__EXERCISE INSTRUCTIONS__
Filter the lines below, copying only those with the string "STEPPER".

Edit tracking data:
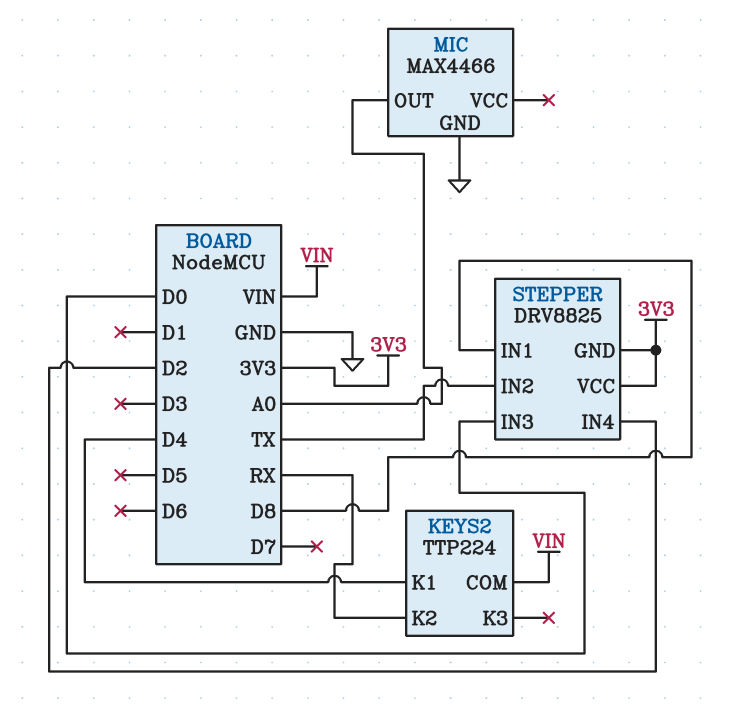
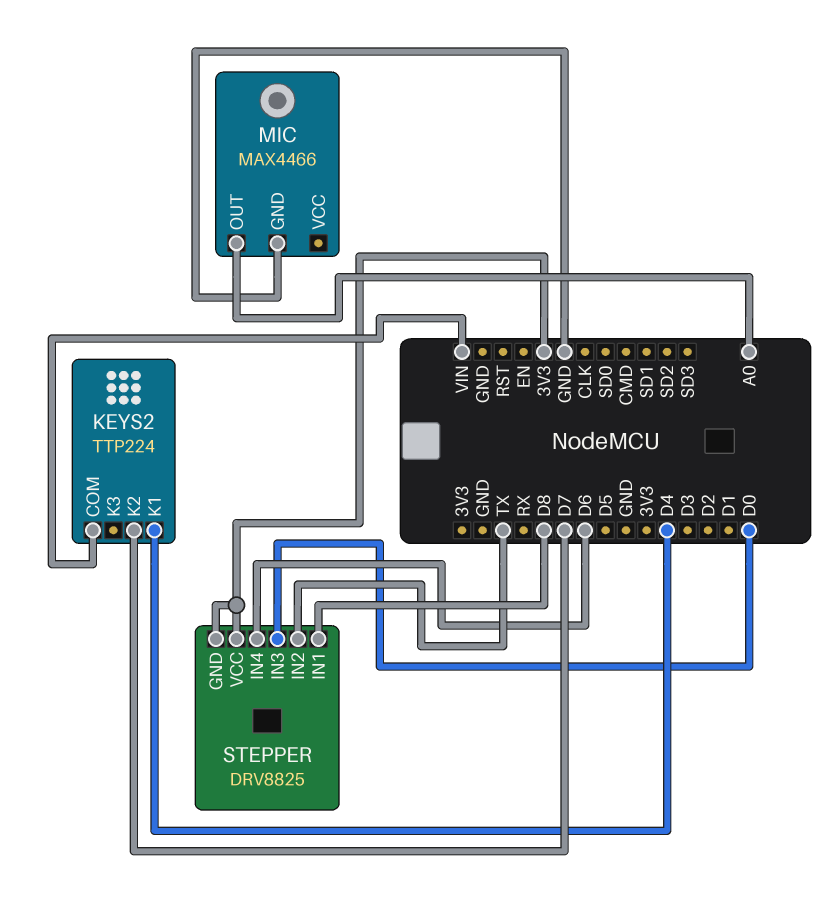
KEYS2 pin K2: RX -> D7
STEPPER pin IN4: D2 -> D6

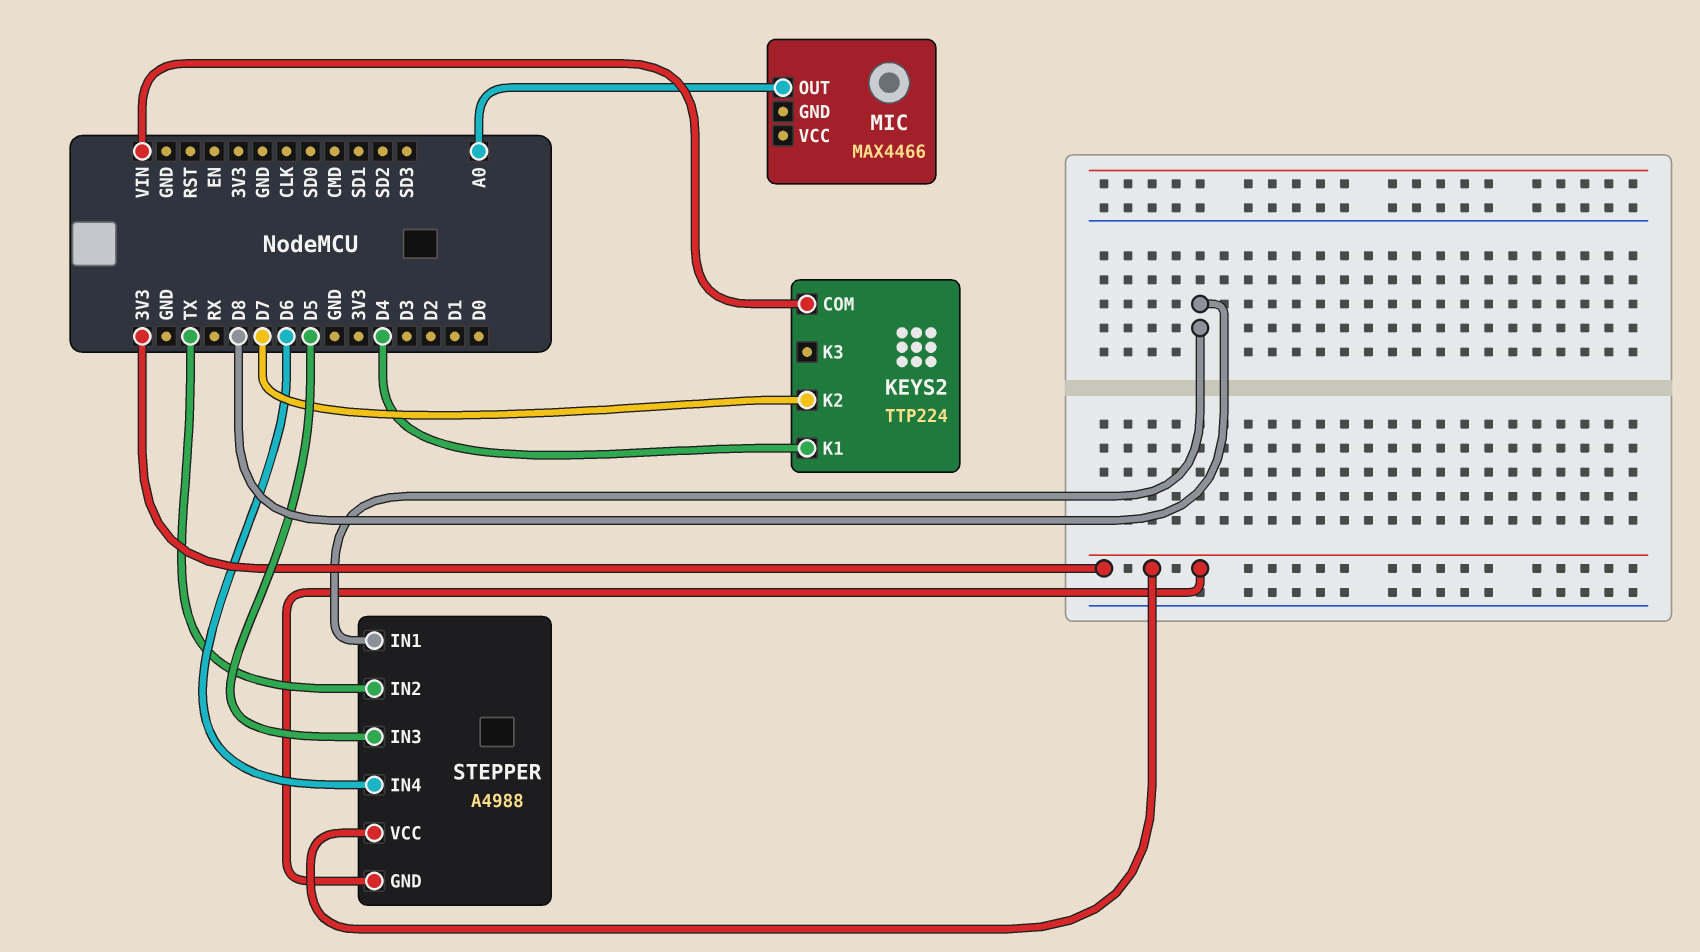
MIC pin GND: GND -> none
STEPPER: DRV8825 -> A4988
STEPPER pin IN3: D0 -> D5

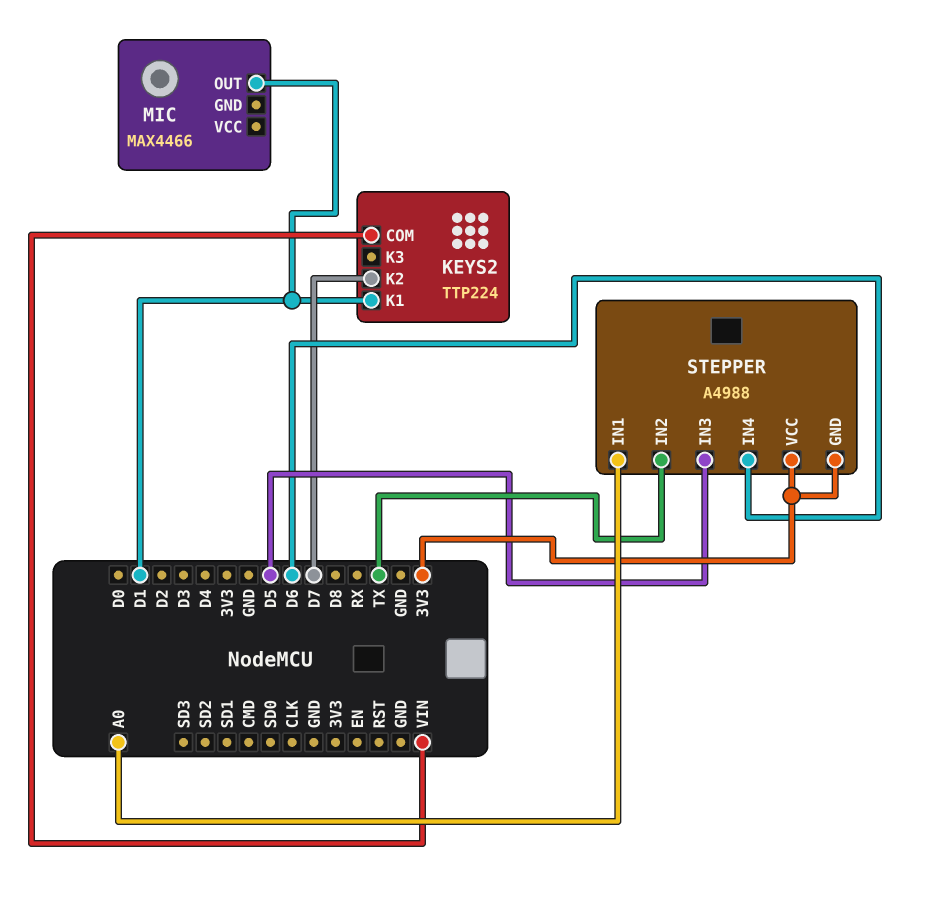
KEYS2 pin K1: D4 -> D1
MIC pin OUT: A0 -> D1
STEPPER pin IN1: D8 -> A0

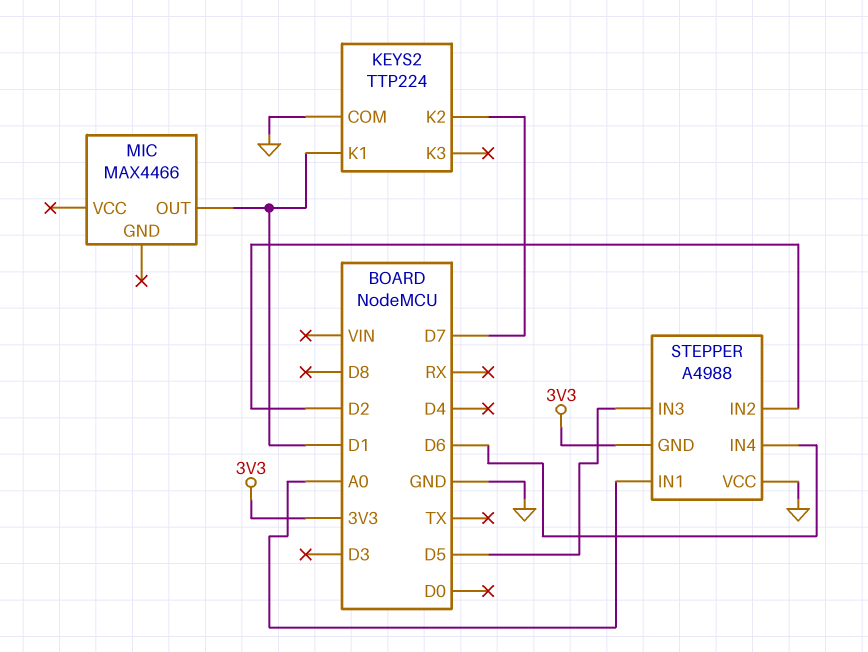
KEYS2 pin COM: VIN -> GND
STEPPER pin IN2: TX -> D2
STEPPER pin VCC: 3V3 -> GND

__OUTPUT__
STEPPER pin IN4: D2 -> D6
STEPPER: DRV8825 -> A4988
STEPPER pin IN3: D0 -> D5
STEPPER pin IN1: D8 -> A0
STEPPER pin IN2: TX -> D2
STEPPER pin VCC: 3V3 -> GND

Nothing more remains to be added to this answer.